_Task description_: All of the data must be output exactly, with every picture left out.
※
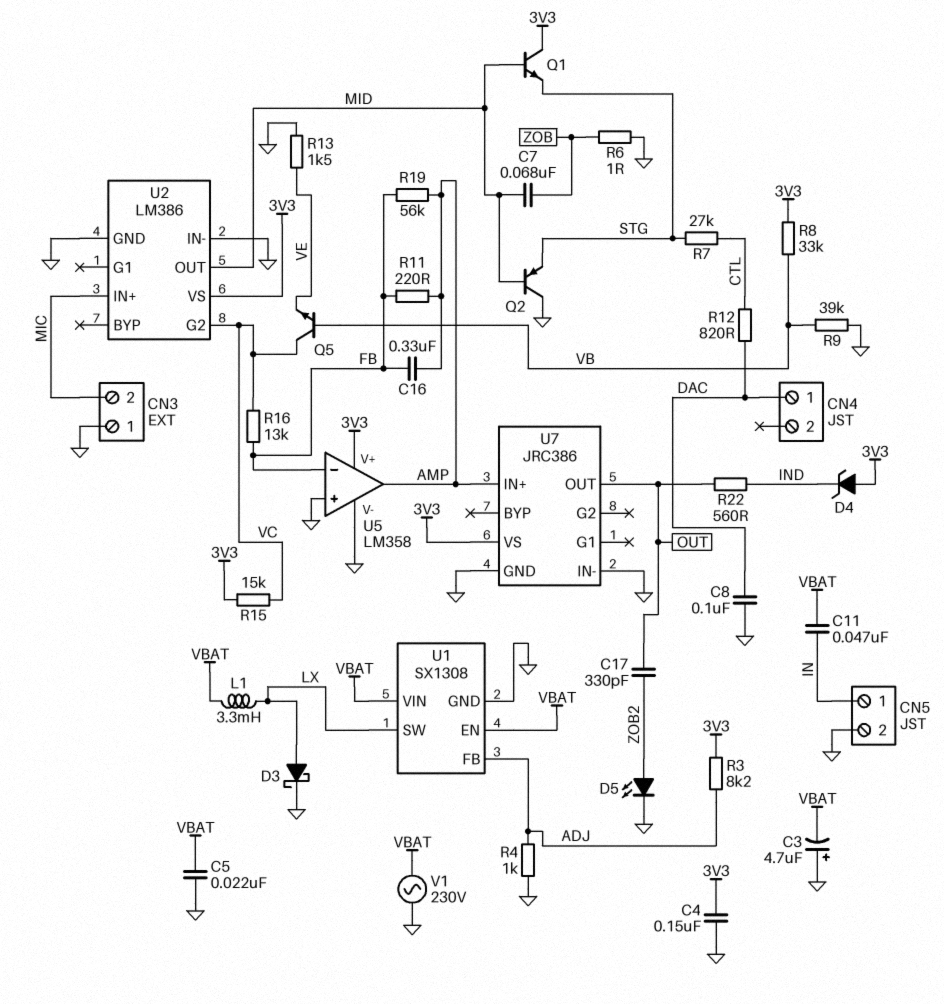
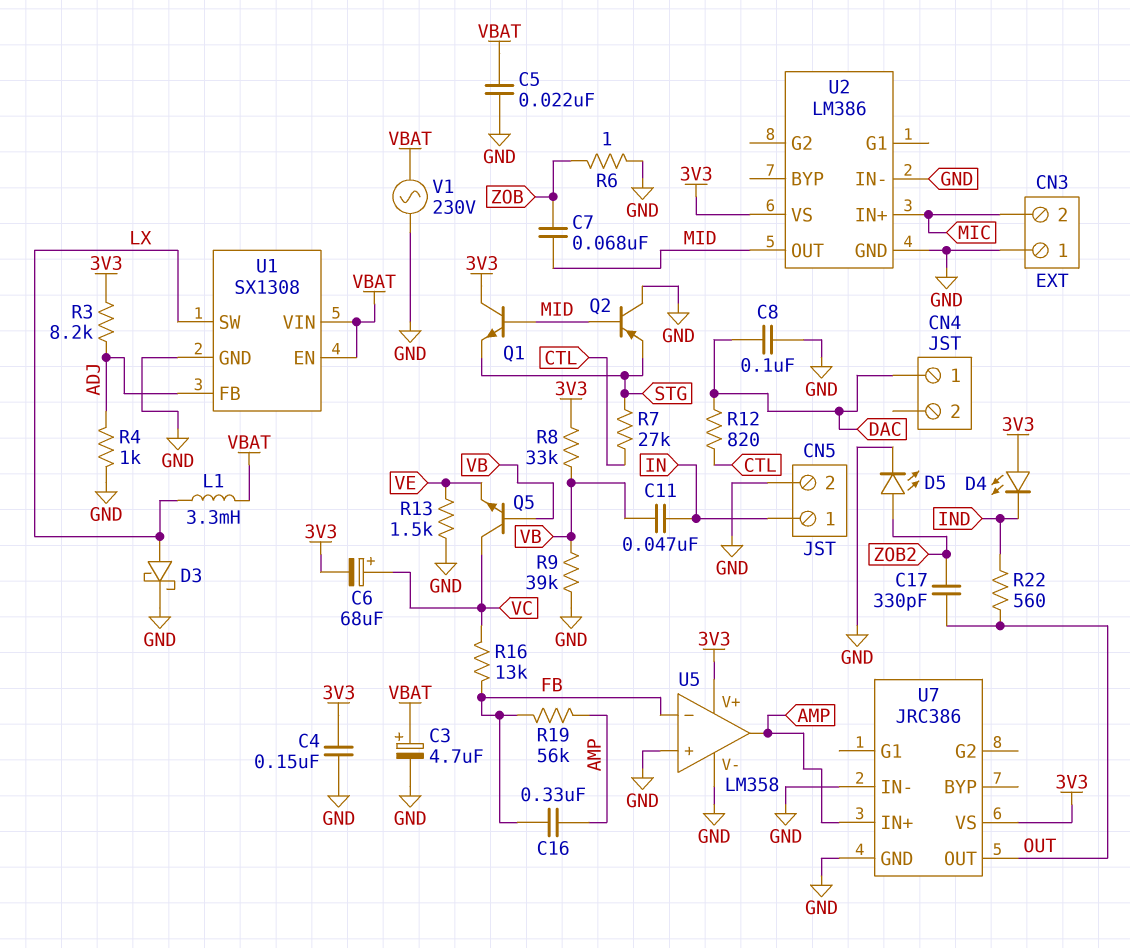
C3: 4.7uF (plus GND, minus VBAT) -> 4.7uF (plus VBAT, minus GND)
C6: none -> 68uF (plus VC, minus 3V3)
C11: 47nF (IN, VBAT) -> 47nF (IN, VB)
D4: zener (A 3V3, K IND) -> LED (A 3V3, K IND)
R11: 220 (AMP, FB) -> none
R15: 15k (3V3, VC) -> none
U2 pin G2: VC -> none

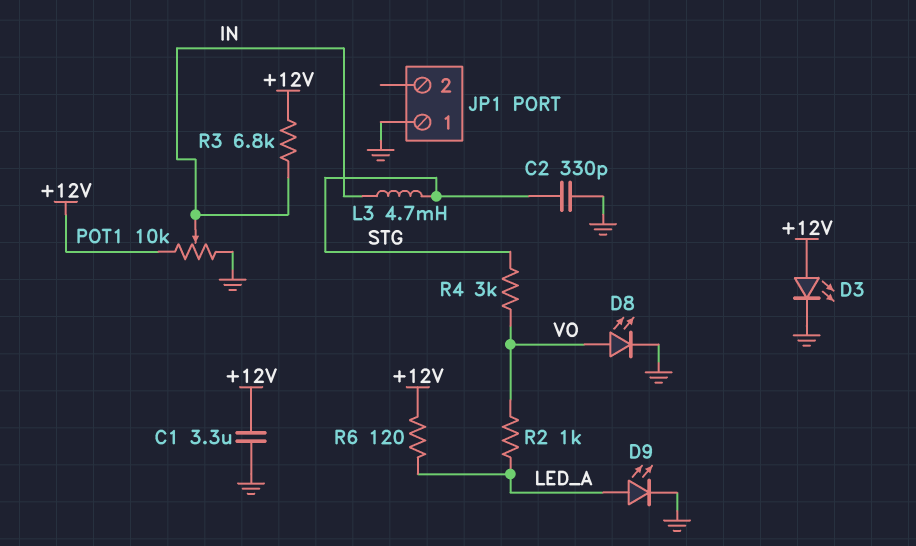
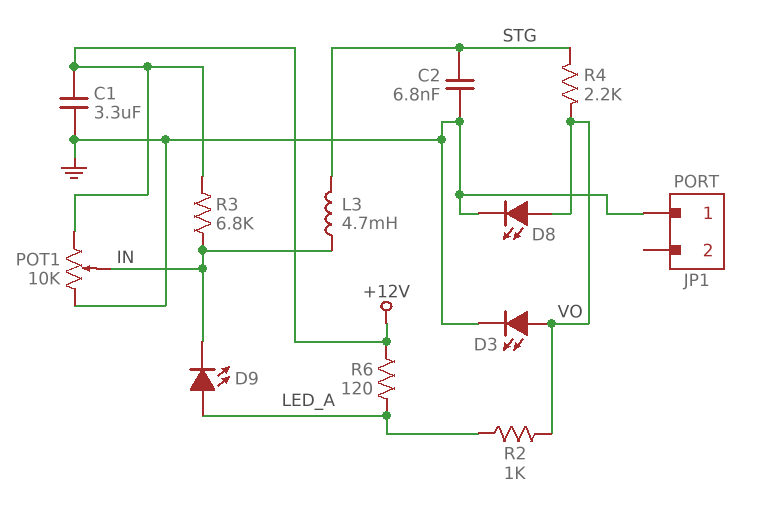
C2: 330pF (GND, STG) -> 6.8nF (GND, STG)
D3: LED (A +12V, K GND) -> LED (A VO, K GND)
D9: LED (A LED_A, K GND) -> LED (A LED_A, K IN)
R4: 3k (STG, VO) -> 2.2k (STG, VO)

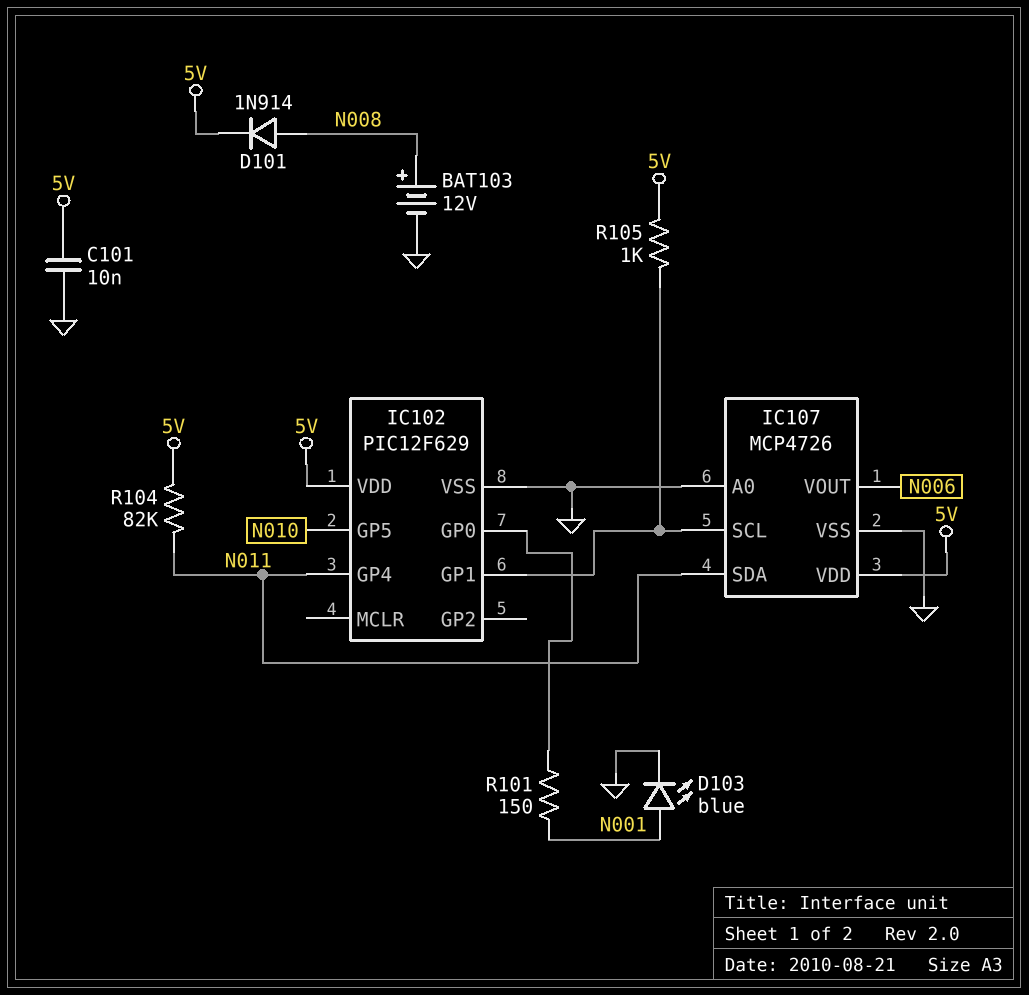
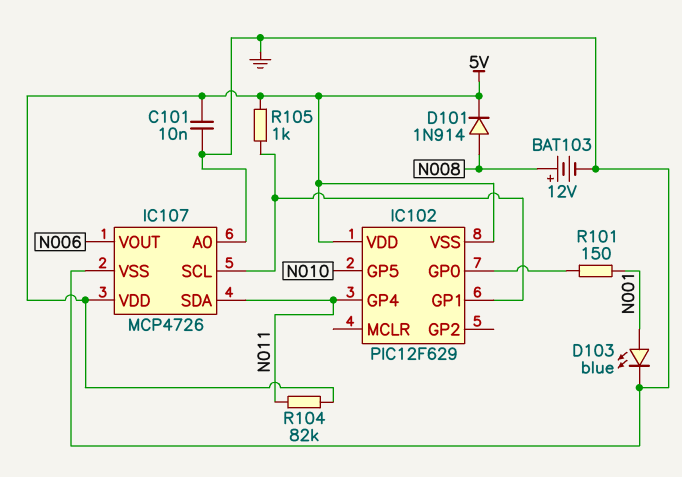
IC102 pin VSS: GND -> 5V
※
_Written response_:
C3: 4.7uF (plus GND, minus VBAT) -> 4.7uF (plus VBAT, minus GND)
C6: none -> 68uF (plus VC, minus 3V3)
C11: 47nF (IN, VBAT) -> 47nF (IN, VB)
D4: zener (A 3V3, K IND) -> LED (A 3V3, K IND)
R11: 220 (AMP, FB) -> none
R15: 15k (3V3, VC) -> none
U2 pin G2: VC -> none

C2: 330pF (GND, STG) -> 6.8nF (GND, STG)
D3: LED (A +12V, K GND) -> LED (A VO, K GND)
D9: LED (A LED_A, K GND) -> LED (A LED_A, K IN)
R4: 3k (STG, VO) -> 2.2k (STG, VO)

IC102 pin VSS: GND -> 5V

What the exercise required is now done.